Rows from a dataset:

──────────────────────────────

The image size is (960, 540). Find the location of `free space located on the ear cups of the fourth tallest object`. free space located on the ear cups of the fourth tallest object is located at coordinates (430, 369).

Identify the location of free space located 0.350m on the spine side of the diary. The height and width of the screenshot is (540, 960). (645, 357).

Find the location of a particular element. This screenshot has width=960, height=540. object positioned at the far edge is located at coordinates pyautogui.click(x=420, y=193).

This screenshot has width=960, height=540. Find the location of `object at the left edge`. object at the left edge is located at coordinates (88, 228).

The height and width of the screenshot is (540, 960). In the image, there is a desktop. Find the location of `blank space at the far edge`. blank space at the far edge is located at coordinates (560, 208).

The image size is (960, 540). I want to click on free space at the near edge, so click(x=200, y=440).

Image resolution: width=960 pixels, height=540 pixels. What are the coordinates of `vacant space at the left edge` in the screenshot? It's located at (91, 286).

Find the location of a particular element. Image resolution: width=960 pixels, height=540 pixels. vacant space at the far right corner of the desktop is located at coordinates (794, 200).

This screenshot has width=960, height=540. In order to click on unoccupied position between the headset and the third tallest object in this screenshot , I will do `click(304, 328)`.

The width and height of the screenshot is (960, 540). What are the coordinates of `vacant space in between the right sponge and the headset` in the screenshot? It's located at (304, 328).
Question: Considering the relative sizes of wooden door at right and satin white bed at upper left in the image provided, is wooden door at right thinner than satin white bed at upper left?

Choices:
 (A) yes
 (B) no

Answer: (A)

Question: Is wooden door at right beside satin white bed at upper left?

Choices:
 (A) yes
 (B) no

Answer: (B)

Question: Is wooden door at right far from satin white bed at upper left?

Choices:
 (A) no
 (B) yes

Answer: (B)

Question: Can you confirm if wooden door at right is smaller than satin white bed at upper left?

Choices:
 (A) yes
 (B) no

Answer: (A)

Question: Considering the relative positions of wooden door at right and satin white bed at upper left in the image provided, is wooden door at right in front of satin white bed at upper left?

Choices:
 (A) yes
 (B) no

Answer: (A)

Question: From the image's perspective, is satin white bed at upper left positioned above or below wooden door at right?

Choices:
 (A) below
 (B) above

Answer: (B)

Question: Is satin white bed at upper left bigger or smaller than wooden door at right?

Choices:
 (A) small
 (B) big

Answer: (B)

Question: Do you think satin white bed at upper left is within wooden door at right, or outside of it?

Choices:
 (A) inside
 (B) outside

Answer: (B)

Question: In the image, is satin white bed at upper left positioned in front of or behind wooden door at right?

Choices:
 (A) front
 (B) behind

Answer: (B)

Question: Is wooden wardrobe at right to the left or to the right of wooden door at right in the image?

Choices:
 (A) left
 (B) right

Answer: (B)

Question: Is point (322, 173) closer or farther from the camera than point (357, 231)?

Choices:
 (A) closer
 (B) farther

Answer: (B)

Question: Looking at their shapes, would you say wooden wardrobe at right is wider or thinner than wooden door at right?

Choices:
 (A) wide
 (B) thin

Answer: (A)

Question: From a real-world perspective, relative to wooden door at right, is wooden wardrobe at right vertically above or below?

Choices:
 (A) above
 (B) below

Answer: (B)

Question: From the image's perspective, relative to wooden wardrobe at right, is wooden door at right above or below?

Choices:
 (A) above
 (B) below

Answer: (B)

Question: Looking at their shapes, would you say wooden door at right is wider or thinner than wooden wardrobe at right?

──────────────────────────────

What you need to do — Reproduce these lines exactly, all of them from start to finish.

Response to this task —
The image size is (960, 540). Find the location of `free space located on the ear cups of the fourth tallest object`. free space located on the ear cups of the fourth tallest object is located at coordinates (430, 369).

Identify the location of free space located 0.350m on the spine side of the diary. The height and width of the screenshot is (540, 960). (645, 357).

Find the location of a particular element. This screenshot has width=960, height=540. object positioned at the far edge is located at coordinates pyautogui.click(x=420, y=193).

This screenshot has width=960, height=540. Find the location of `object at the left edge`. object at the left edge is located at coordinates (88, 228).

The height and width of the screenshot is (540, 960). In the image, there is a desktop. Find the location of `blank space at the far edge`. blank space at the far edge is located at coordinates (560, 208).

The image size is (960, 540). I want to click on free space at the near edge, so click(x=200, y=440).

Image resolution: width=960 pixels, height=540 pixels. What are the coordinates of `vacant space at the left edge` in the screenshot? It's located at (91, 286).

Find the location of a particular element. Image resolution: width=960 pixels, height=540 pixels. vacant space at the far right corner of the desktop is located at coordinates (794, 200).

This screenshot has width=960, height=540. In order to click on unoccupied position between the headset and the third tallest object in this screenshot , I will do `click(304, 328)`.

The width and height of the screenshot is (960, 540). What are the coordinates of `vacant space in between the right sponge and the headset` in the screenshot? It's located at (304, 328).
Question: Considering the relative sizes of wooden door at right and satin white bed at upper left in the image provided, is wooden door at right thinner than satin white bed at upper left?

Choices:
 (A) yes
 (B) no

Answer: (A)

Question: Is wooden door at right beside satin white bed at upper left?

Choices:
 (A) yes
 (B) no

Answer: (B)

Question: Is wooden door at right far from satin white bed at upper left?

Choices:
 (A) no
 (B) yes

Answer: (B)

Question: Can you confirm if wooden door at right is smaller than satin white bed at upper left?

Choices:
 (A) yes
 (B) no

Answer: (A)

Question: Considering the relative positions of wooden door at right and satin white bed at upper left in the image provided, is wooden door at right in front of satin white bed at upper left?

Choices:
 (A) yes
 (B) no

Answer: (A)

Question: From the image's perspective, is satin white bed at upper left positioned above or below wooden door at right?

Choices:
 (A) below
 (B) above

Answer: (B)

Question: Is satin white bed at upper left bigger or smaller than wooden door at right?

Choices:
 (A) small
 (B) big

Answer: (B)

Question: Do you think satin white bed at upper left is within wooden door at right, or outside of it?

Choices:
 (A) inside
 (B) outside

Answer: (B)

Question: In the image, is satin white bed at upper left positioned in front of or behind wooden door at right?

Choices:
 (A) front
 (B) behind

Answer: (B)

Question: Is wooden wardrobe at right to the left or to the right of wooden door at right in the image?

Choices:
 (A) left
 (B) right

Answer: (B)

Question: Is point (322, 173) closer or farther from the camera than point (357, 231)?

Choices:
 (A) closer
 (B) farther

Answer: (B)

Question: Looking at their shapes, would you say wooden wardrobe at right is wider or thinner than wooden door at right?

Choices:
 (A) wide
 (B) thin

Answer: (A)

Question: From a real-world perspective, relative to wooden door at right, is wooden wardrobe at right vertically above or below?

Choices:
 (A) above
 (B) below

Answer: (B)

Question: From the image's perspective, relative to wooden wardrobe at right, is wooden door at right above or below?

Choices:
 (A) above
 (B) below

Answer: (B)

Question: Looking at their shapes, would you say wooden door at right is wider or thinner than wooden wardrobe at right?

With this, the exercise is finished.